Task goal → Copy the lines from the one containing "Question: Which object" through the last line, inclusive, and leave the pictures out.

Study material →
□ □ □

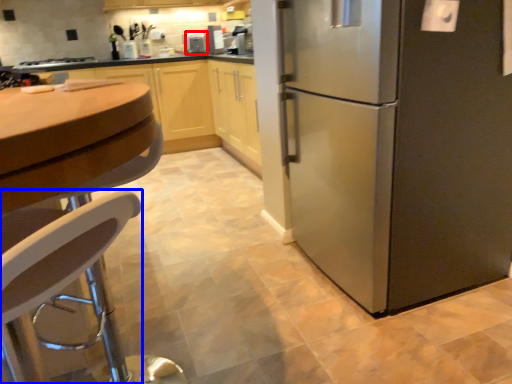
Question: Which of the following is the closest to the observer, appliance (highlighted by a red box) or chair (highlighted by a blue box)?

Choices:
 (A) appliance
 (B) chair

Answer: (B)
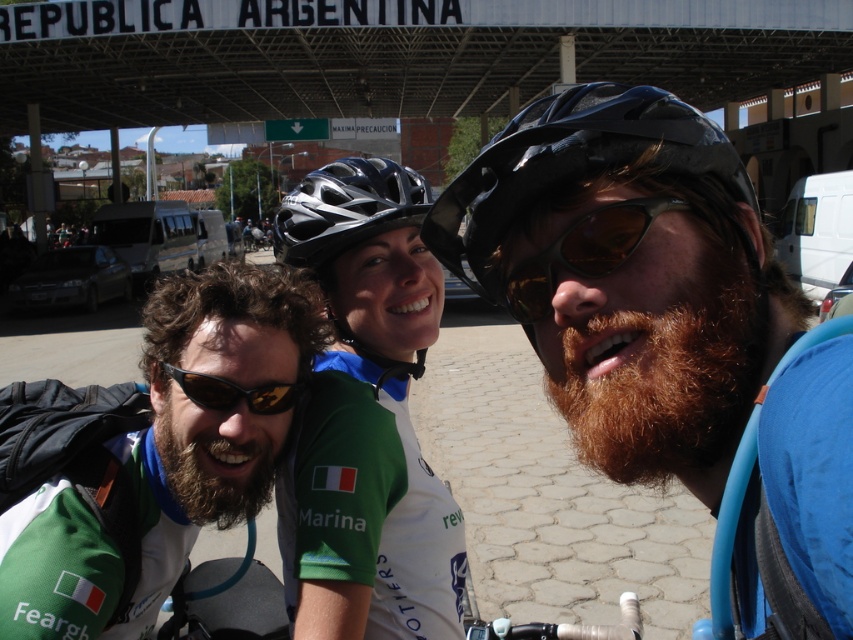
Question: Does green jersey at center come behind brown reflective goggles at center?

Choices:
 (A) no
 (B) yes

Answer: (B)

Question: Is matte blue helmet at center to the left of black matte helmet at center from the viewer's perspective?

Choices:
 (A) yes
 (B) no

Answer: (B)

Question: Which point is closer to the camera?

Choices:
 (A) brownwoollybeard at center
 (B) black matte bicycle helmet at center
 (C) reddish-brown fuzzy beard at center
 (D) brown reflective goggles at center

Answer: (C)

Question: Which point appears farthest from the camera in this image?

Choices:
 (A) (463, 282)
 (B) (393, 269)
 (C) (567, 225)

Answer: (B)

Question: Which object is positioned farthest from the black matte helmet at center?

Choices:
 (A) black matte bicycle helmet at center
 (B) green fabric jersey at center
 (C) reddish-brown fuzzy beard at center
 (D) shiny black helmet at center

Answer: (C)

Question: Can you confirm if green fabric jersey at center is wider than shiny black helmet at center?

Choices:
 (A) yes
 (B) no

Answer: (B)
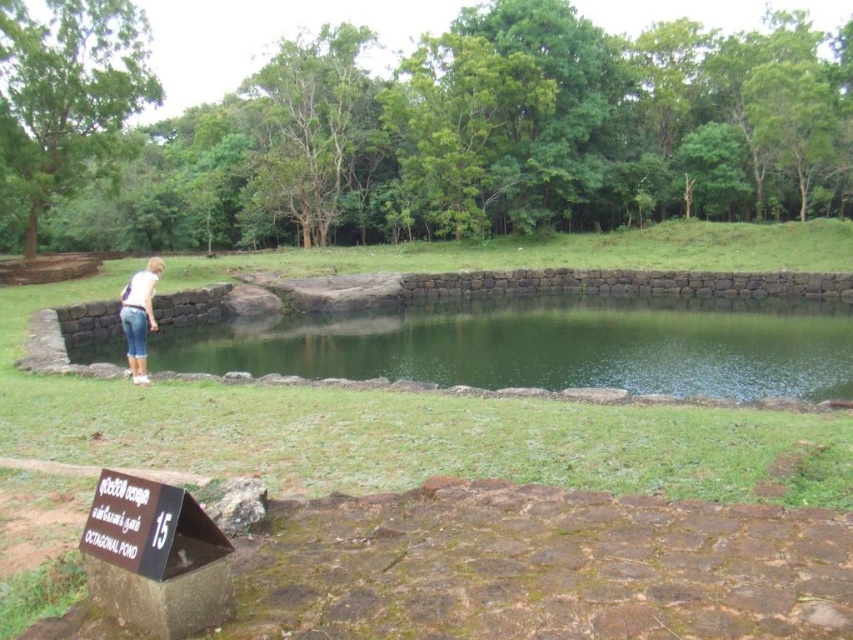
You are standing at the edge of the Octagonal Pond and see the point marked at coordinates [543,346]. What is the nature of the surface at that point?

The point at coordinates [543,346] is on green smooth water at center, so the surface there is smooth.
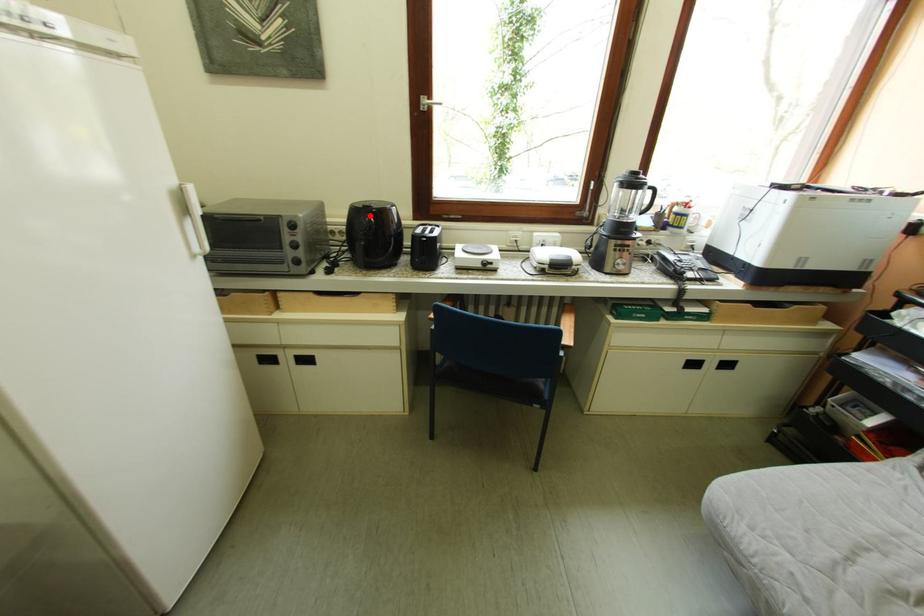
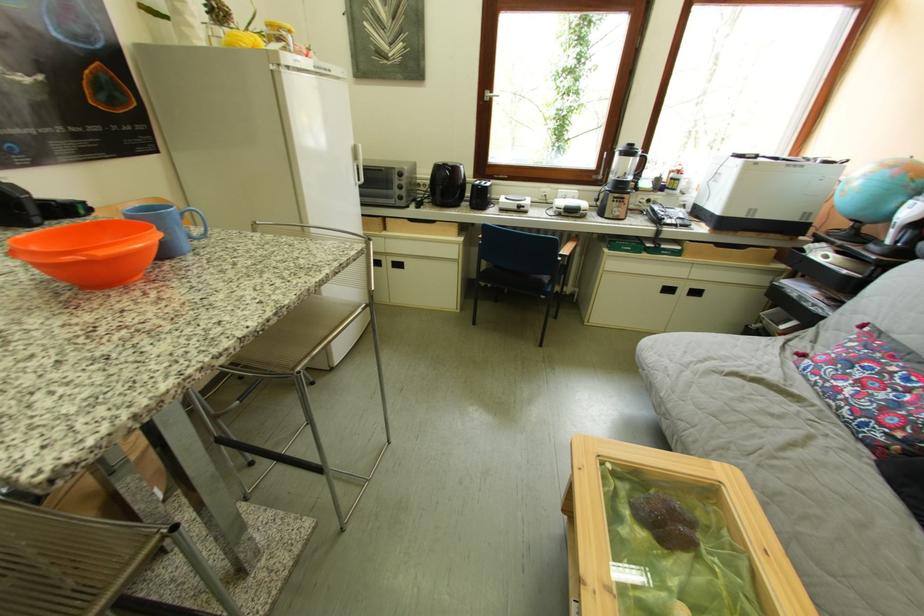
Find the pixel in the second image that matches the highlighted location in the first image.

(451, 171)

□ □ □

Output of the exercise →
Question: Which object is positioned farthest from the black matte helmet at center?

Choices:
 (A) black matte bicycle helmet at center
 (B) green fabric jersey at center
 (C) reddish-brown fuzzy beard at center
 (D) shiny black helmet at center

Answer: (C)

Question: Can you confirm if green fabric jersey at center is wider than shiny black helmet at center?

Choices:
 (A) yes
 (B) no

Answer: (B)
You are standing at the edge of the Octagonal Pond and see the point marked at coordinates [543,346]. What is the nature of the surface at that point?

The point at coordinates [543,346] is on green smooth water at center, so the surface there is smooth.
Find the pixel in the second image that matches the highlighted location in the first image.

(451, 171)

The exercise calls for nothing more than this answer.